EXERCISE DETAILS » Copy every line below where the string "green" is found.

(Object state change records)
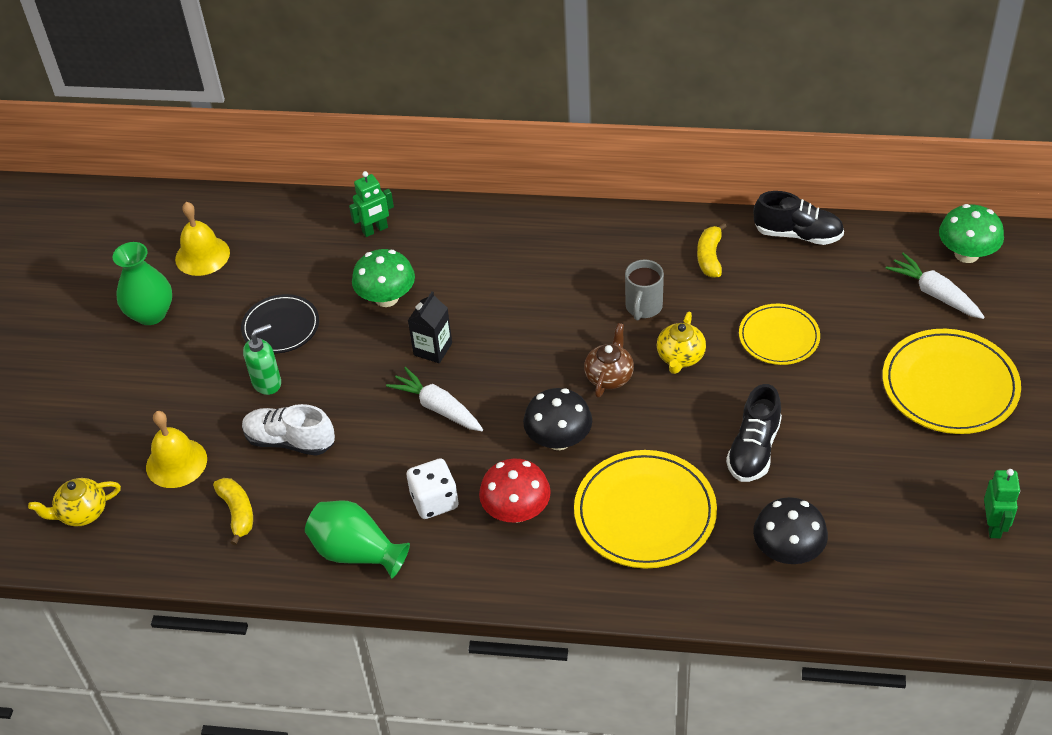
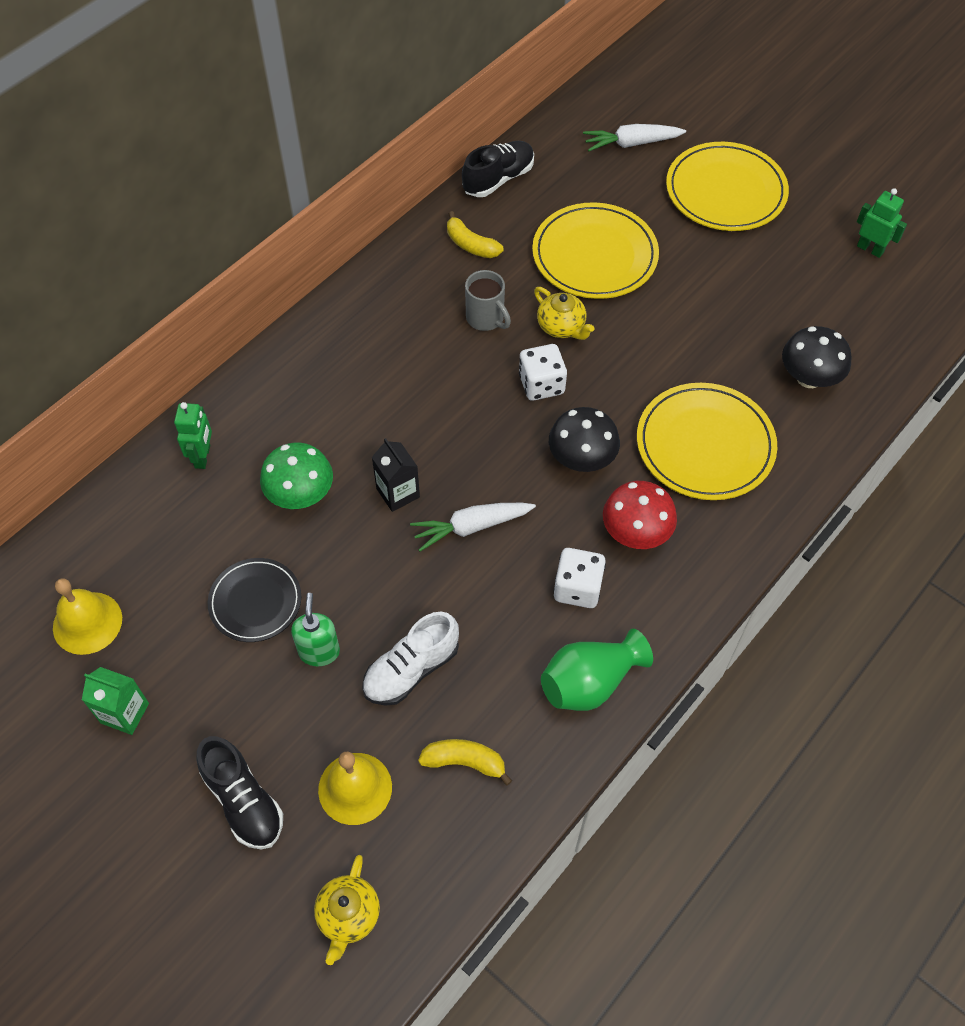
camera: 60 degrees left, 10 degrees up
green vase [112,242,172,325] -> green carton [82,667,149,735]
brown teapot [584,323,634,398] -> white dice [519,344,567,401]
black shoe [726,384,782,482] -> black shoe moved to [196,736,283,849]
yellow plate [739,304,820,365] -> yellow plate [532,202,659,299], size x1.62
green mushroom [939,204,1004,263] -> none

RESULT OF THE TASK »
green vase [112,242,172,325] -> green carton [82,667,149,735]
green mushroom [939,204,1004,263] -> none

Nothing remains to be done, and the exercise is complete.